- _Exercise details_
Copy out all lines from the material that contain the string "torch".
Content starts
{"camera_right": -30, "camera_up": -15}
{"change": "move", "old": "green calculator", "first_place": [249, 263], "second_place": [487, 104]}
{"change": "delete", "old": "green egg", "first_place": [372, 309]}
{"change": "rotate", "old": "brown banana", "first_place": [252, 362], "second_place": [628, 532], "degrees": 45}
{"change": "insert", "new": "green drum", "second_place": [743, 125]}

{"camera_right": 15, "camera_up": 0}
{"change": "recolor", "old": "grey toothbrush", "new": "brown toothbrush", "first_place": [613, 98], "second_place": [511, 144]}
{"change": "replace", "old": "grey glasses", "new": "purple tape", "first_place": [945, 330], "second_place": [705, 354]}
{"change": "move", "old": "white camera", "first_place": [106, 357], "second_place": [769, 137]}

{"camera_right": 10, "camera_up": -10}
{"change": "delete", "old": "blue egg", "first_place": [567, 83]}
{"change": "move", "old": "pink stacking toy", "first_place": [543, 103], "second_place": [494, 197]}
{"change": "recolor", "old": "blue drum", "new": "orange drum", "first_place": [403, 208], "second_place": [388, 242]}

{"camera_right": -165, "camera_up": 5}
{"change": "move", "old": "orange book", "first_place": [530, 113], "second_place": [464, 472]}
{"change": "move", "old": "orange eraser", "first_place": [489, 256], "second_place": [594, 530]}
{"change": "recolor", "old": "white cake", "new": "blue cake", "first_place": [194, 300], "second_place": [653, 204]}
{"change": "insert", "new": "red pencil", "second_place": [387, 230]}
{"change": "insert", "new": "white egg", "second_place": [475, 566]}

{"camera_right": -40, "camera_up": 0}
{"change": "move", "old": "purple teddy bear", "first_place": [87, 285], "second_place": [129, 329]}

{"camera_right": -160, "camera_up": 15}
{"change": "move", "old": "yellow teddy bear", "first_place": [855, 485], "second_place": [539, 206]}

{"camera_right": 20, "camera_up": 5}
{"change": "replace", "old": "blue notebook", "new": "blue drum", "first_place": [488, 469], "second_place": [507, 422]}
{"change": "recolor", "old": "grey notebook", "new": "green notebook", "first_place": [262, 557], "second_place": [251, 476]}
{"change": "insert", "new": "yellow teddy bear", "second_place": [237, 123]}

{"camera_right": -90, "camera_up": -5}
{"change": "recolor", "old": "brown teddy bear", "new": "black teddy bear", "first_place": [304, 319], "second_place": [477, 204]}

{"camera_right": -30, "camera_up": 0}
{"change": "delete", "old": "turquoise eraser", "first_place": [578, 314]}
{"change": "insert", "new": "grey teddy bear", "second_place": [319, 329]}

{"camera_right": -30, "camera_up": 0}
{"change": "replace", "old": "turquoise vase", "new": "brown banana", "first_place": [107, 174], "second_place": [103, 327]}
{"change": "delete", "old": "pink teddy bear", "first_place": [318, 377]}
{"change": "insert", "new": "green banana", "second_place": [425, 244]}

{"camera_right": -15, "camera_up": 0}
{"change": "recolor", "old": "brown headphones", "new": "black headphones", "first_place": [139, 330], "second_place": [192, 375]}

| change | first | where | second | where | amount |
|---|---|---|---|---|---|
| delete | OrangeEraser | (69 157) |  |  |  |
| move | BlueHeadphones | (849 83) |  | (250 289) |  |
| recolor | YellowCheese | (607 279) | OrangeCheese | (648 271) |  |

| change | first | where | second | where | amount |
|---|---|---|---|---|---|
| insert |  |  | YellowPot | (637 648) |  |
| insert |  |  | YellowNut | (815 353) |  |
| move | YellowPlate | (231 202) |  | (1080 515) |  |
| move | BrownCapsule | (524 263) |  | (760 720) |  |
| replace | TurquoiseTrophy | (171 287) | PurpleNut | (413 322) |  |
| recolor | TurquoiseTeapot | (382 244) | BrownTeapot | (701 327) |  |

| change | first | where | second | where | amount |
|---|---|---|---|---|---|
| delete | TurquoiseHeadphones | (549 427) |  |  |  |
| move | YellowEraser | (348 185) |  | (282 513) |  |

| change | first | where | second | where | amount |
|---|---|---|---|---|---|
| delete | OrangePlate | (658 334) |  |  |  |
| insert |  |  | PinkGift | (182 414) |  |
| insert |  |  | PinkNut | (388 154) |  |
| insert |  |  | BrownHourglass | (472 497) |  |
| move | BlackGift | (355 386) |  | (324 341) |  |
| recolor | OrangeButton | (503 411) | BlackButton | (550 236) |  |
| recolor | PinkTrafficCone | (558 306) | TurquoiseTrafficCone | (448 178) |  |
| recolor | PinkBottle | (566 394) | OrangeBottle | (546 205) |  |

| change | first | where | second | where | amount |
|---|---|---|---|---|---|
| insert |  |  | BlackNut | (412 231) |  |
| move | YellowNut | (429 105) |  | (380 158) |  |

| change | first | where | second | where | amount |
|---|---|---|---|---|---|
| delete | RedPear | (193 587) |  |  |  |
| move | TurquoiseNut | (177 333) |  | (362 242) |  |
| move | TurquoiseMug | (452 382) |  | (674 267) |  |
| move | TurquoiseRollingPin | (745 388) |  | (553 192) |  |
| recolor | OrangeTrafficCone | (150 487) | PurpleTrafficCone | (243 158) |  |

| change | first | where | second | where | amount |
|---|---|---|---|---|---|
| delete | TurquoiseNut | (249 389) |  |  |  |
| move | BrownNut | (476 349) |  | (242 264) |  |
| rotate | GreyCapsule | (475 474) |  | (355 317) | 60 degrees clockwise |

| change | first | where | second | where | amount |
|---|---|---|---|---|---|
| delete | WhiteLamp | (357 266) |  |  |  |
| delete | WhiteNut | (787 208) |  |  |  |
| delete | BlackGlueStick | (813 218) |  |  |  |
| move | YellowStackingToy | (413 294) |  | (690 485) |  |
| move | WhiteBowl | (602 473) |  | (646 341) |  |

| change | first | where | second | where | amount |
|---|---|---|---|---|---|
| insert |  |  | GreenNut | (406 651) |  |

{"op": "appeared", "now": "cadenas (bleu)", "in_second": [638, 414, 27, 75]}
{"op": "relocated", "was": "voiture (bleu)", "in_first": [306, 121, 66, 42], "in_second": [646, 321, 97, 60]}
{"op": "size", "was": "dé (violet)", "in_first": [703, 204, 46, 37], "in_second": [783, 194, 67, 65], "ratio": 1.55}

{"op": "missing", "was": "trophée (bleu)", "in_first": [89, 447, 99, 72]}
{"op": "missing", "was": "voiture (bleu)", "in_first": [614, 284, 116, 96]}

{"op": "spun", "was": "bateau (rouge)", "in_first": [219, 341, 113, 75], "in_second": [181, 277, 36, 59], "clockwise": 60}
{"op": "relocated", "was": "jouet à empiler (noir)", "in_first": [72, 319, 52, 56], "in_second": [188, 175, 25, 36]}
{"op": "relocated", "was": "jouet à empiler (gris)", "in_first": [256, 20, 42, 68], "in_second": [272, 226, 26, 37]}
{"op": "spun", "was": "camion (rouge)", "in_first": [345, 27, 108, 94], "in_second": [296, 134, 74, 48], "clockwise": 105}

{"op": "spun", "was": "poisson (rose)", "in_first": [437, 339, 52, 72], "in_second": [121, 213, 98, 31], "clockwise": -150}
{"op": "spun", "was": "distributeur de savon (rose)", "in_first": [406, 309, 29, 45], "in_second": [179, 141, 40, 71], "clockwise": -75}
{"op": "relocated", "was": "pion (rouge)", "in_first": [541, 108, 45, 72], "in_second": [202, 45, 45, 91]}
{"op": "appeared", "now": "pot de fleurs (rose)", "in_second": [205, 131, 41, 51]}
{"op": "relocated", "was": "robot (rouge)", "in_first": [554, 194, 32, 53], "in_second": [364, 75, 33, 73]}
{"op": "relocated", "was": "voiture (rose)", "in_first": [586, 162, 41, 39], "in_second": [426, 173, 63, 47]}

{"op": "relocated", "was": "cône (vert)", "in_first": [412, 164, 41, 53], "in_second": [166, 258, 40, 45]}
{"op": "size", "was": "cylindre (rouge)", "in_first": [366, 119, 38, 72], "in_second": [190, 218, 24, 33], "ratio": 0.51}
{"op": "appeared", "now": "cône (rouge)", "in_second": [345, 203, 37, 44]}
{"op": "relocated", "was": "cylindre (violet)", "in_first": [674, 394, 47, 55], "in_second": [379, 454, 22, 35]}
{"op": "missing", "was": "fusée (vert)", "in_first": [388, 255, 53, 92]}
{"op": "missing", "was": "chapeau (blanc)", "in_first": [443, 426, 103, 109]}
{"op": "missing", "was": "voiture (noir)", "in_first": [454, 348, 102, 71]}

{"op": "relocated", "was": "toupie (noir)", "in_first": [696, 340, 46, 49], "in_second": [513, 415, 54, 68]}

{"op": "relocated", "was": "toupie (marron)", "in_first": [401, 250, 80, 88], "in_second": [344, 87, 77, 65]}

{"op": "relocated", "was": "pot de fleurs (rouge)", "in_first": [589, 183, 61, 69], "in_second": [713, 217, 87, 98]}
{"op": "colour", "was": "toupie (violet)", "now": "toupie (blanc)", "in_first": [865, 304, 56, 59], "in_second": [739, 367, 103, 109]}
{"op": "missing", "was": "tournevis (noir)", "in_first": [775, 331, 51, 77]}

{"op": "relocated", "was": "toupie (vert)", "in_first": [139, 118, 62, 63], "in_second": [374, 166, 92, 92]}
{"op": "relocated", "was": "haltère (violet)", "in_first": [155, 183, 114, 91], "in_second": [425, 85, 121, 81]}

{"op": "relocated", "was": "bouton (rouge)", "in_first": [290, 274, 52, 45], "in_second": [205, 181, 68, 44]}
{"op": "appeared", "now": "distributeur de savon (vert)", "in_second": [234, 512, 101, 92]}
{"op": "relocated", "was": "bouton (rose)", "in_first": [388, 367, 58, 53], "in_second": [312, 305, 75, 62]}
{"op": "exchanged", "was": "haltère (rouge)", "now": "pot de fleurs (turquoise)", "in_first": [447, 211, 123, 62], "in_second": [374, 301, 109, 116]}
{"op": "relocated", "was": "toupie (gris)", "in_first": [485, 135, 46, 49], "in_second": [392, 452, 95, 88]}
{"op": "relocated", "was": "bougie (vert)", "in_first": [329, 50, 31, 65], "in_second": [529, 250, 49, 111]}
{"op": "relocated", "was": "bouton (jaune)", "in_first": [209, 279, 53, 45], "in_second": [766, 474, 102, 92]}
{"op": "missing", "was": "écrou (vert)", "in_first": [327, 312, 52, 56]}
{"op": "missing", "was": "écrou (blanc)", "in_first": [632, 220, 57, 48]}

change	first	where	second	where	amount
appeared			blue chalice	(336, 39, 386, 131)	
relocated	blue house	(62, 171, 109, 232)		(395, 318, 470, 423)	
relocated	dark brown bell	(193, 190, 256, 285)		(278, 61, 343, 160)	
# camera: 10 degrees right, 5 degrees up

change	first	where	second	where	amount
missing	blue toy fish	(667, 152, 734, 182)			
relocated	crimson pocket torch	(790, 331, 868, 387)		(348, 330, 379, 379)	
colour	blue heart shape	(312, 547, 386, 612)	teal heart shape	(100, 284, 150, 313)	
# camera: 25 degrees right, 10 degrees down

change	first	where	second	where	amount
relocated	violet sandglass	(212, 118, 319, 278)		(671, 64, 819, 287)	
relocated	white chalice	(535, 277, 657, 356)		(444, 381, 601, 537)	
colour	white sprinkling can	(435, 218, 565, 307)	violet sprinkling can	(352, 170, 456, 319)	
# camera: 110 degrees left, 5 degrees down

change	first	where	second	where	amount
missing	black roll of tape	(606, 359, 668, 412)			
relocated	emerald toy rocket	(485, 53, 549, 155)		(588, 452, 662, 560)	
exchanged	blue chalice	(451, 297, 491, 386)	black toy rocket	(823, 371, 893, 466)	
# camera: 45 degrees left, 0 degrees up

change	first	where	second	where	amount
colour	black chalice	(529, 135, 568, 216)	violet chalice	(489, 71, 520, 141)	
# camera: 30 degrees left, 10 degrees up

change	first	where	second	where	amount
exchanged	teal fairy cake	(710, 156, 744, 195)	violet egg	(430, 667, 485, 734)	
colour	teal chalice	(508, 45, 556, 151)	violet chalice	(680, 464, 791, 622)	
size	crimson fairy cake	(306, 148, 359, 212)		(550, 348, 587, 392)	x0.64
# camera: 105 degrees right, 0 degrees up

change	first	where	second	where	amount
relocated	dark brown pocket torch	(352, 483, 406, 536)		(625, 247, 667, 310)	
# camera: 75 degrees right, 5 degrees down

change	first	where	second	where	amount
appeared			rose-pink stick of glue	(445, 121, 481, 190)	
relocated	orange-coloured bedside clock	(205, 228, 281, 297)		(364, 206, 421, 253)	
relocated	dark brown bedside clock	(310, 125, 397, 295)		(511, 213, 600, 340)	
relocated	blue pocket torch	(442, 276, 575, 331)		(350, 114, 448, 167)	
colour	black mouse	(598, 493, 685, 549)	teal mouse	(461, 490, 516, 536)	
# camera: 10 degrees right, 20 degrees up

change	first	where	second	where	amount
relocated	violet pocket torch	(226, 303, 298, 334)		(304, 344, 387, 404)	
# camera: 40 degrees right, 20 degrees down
Content ends
- _Task answer_
relocated	crimson pocket torch	(790, 331, 868, 387)		(348, 330, 379, 379)	
relocated	dark brown pocket torch	(352, 483, 406, 536)		(625, 247, 667, 310)	
relocated	blue pocket torch	(442, 276, 575, 331)		(350, 114, 448, 167)	
relocated	violet pocket torch	(226, 303, 298, 334)		(304, 344, 387, 404)	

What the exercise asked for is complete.